GOAL OF THE EXERCISE: Check each line of the listing below for the string "orange", then copy every line that has it.

RECORDS PROVIDED:
· · · ·
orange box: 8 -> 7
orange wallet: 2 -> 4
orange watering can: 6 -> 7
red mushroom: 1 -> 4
· · · ·
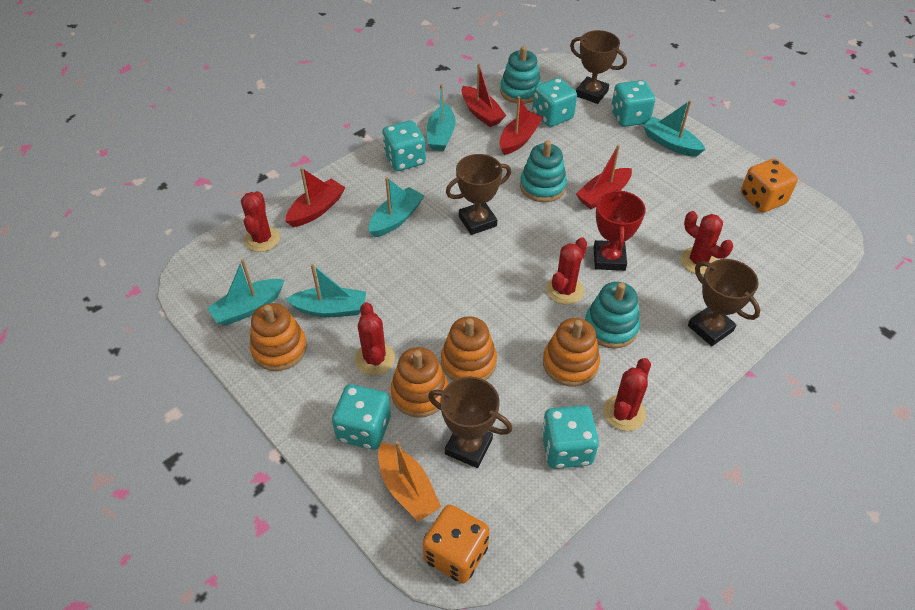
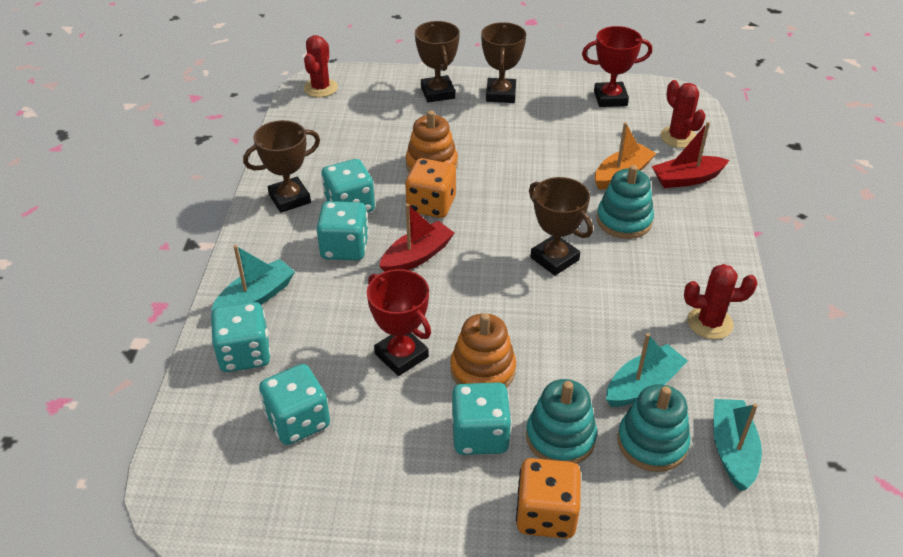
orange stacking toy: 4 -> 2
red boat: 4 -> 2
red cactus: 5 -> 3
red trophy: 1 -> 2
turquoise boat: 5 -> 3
· · · ·
EXPECTED ANSWER:
orange box: 8 -> 7
orange wallet: 2 -> 4
orange watering can: 6 -> 7
orange stacking toy: 4 -> 2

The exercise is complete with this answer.